(Change listing data)
..........
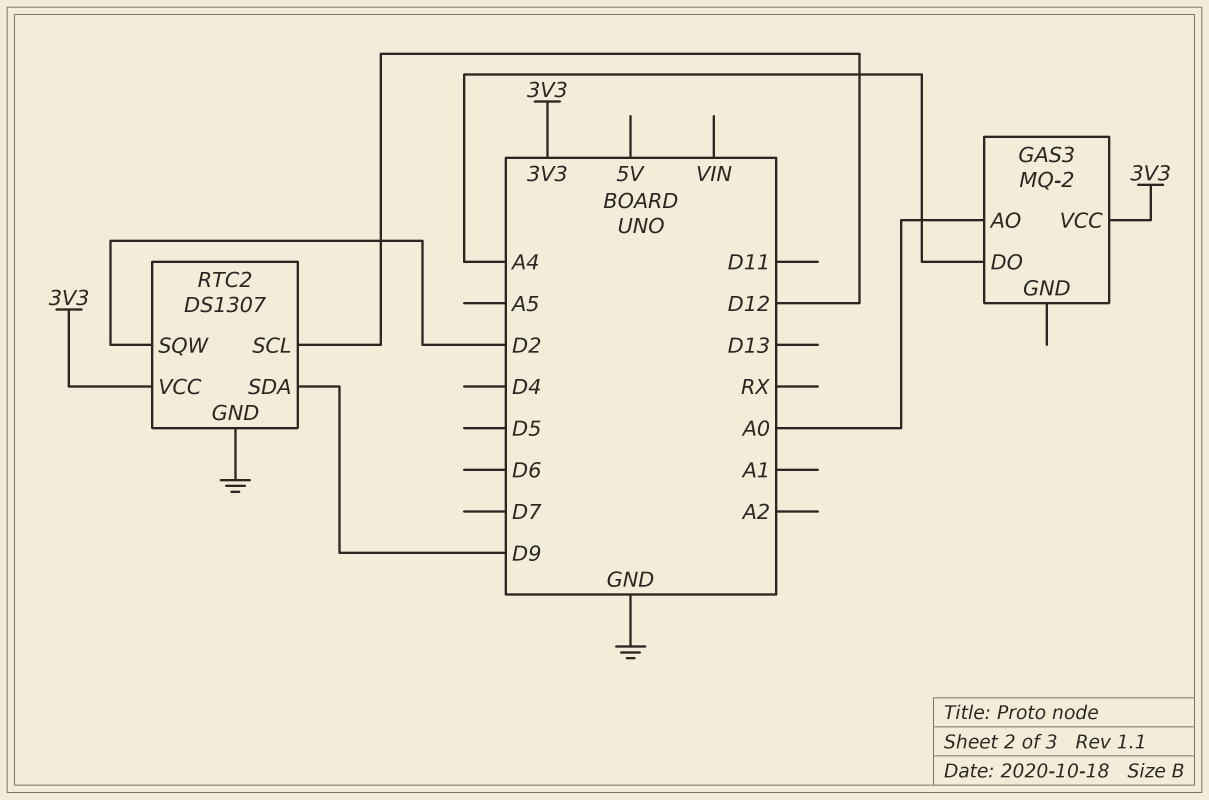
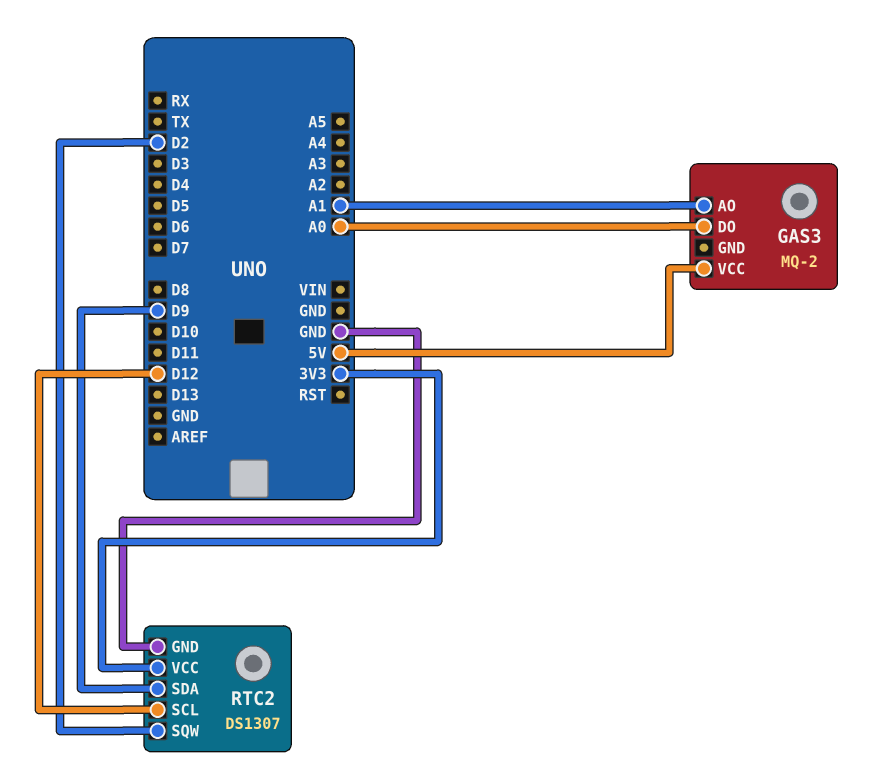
GAS3 pin AO: A0 -> A1
GAS3 pin DO: A4 -> A0
GAS3 pin VCC: 3V3 -> 5V

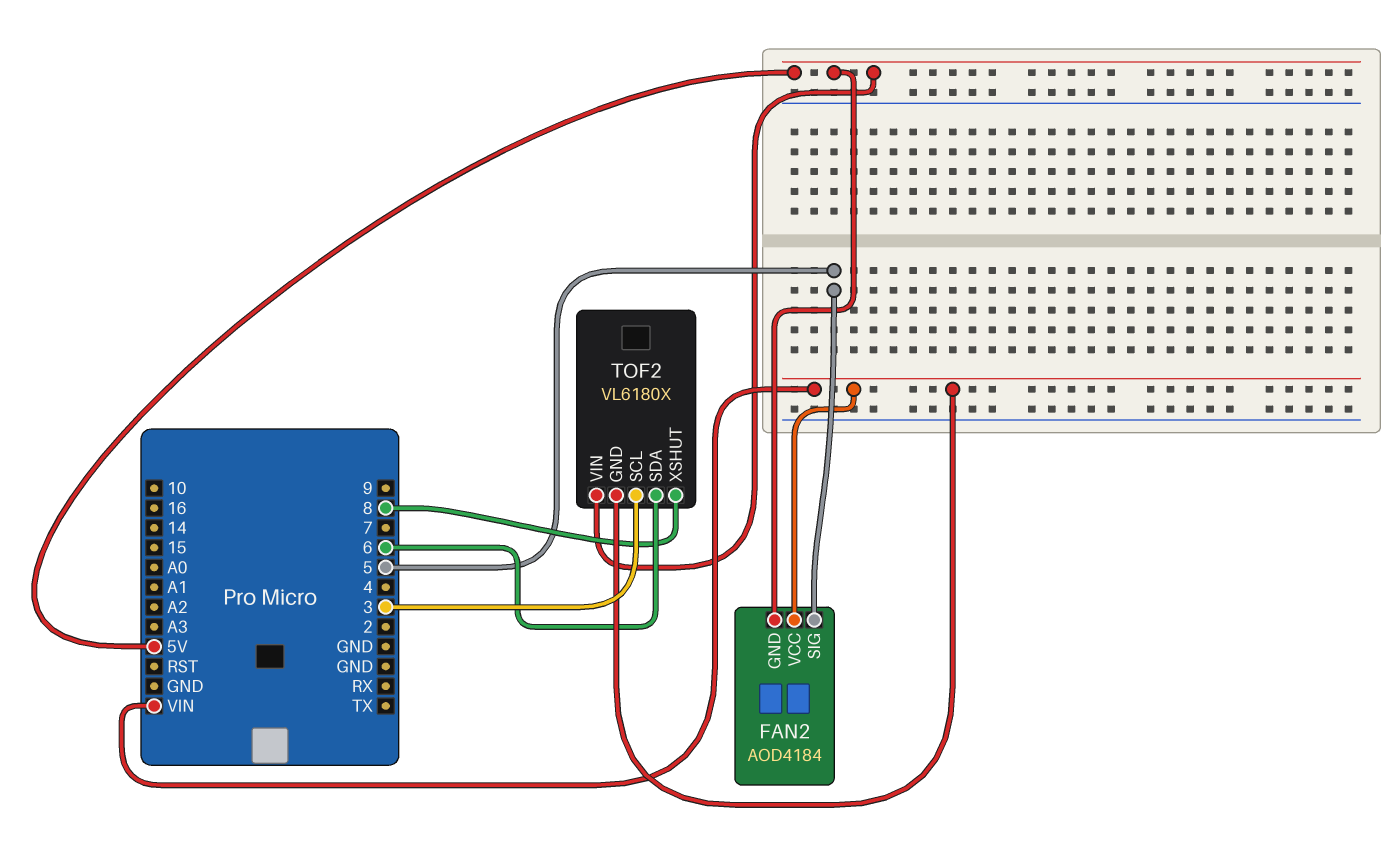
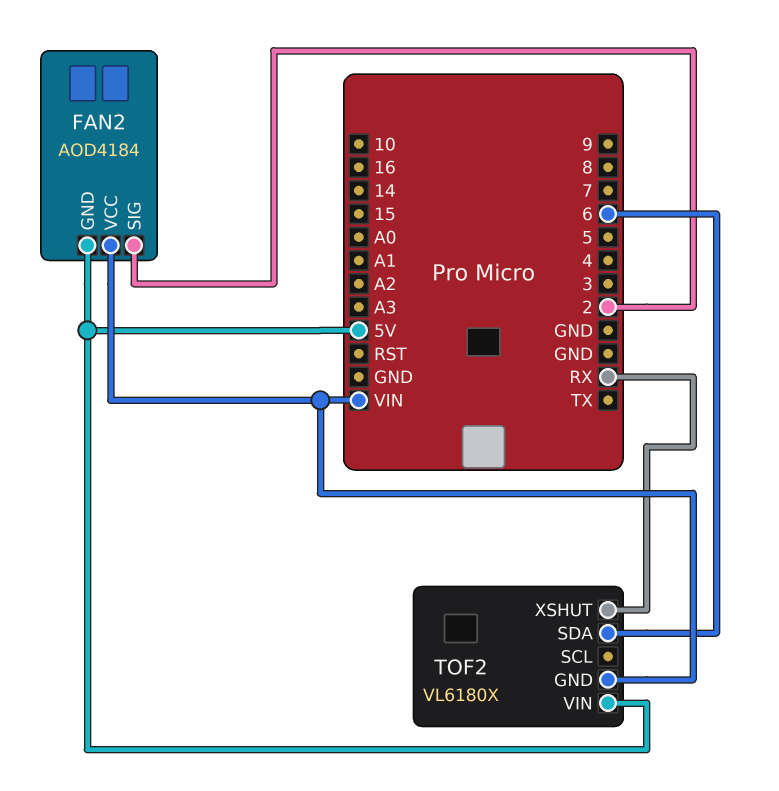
FAN2 pin SIG: 5 -> 2
TOF2 pin SCL: 3 -> none
TOF2 pin XSHUT: 8 -> RX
..........
ASSIGNMENT: Only the records, copied exactly and free of pictures, belong in the answer.

ANSWER TO THIS EXERCISE:
GAS3 pin AO: A0 -> A1
GAS3 pin DO: A4 -> A0
GAS3 pin VCC: 3V3 -> 5V

FAN2 pin SIG: 5 -> 2
TOF2 pin SCL: 3 -> none
TOF2 pin XSHUT: 8 -> RX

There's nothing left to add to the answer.